**SUPPLIED RECORDS**.
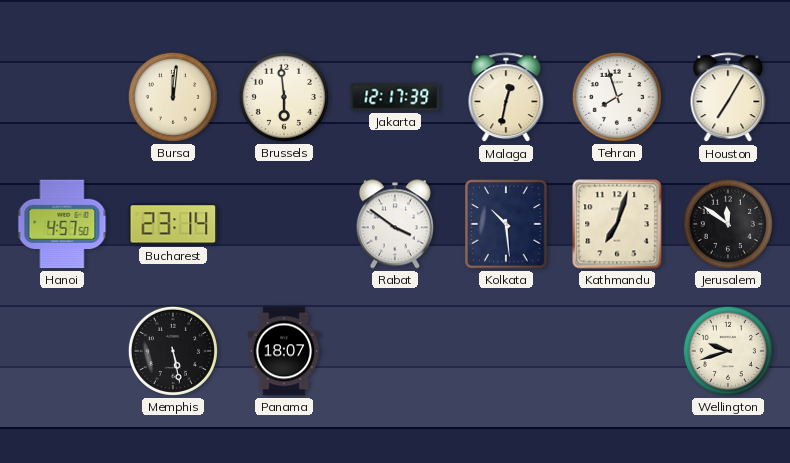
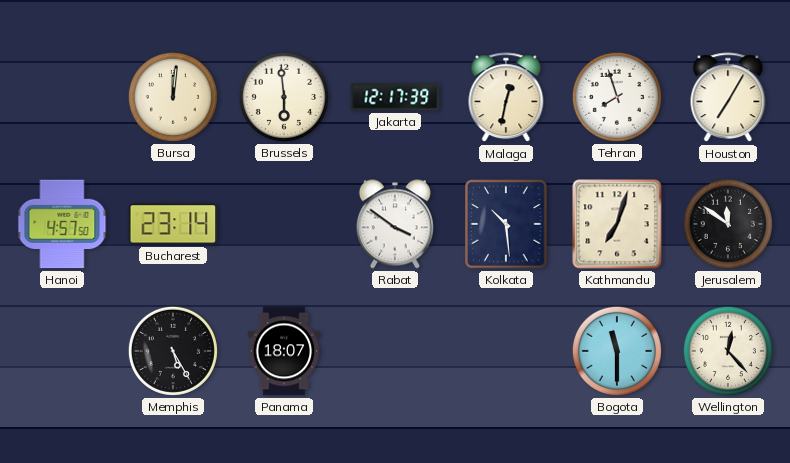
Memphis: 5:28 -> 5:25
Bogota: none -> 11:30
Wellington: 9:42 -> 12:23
* * *
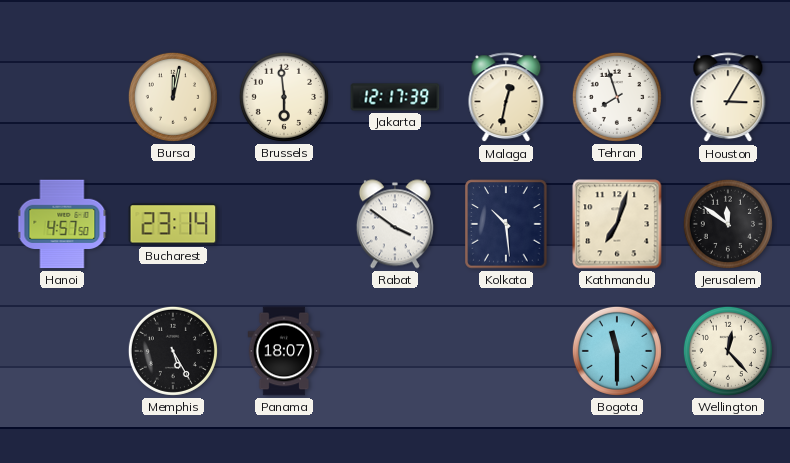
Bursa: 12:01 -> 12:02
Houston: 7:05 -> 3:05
...
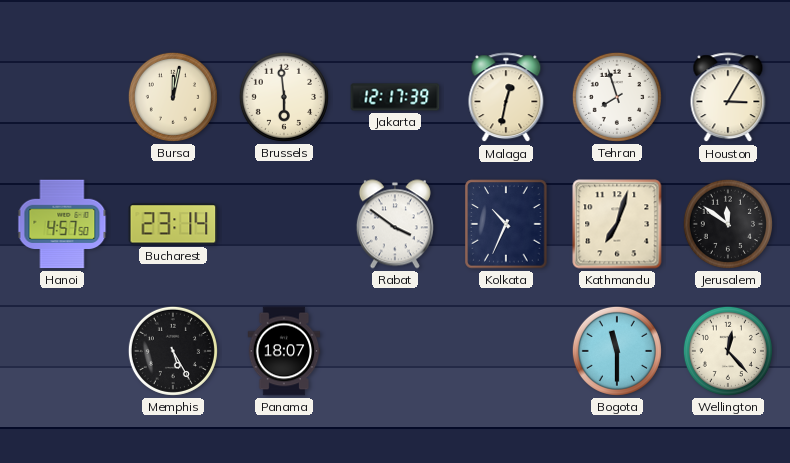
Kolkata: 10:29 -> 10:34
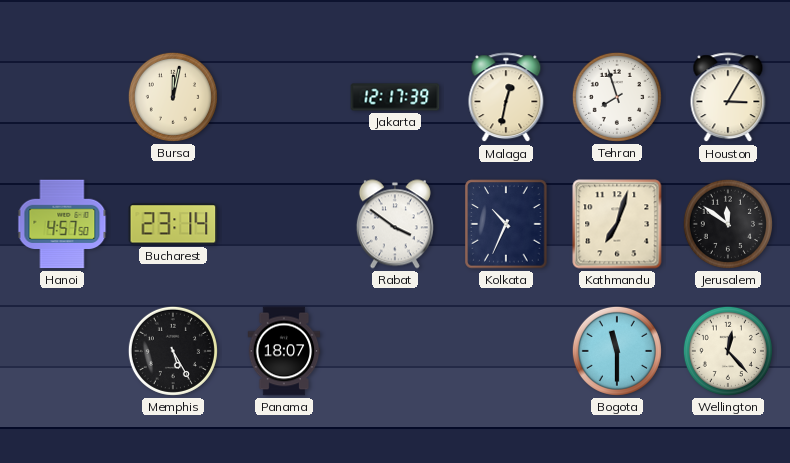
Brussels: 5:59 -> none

**OBJECTIVE**. Convert the items into a Markdown table with the columns "Row" and "Line", giving each line its own numbered row and skipping blank lines. Begin at the line that has "Memphis: 5:28 -> 5:25" and stop after the line that has "Wellington: 9:42 -> 12:23".

**FINISHED ANSWER**.
| Row | Line |
|---|---|
| 1 | Memphis: 5:28 -> 5:25 |
| 2 | Bogota: none -> 11:30 |
| 3 | Wellington: 9:42 -> 12:23 |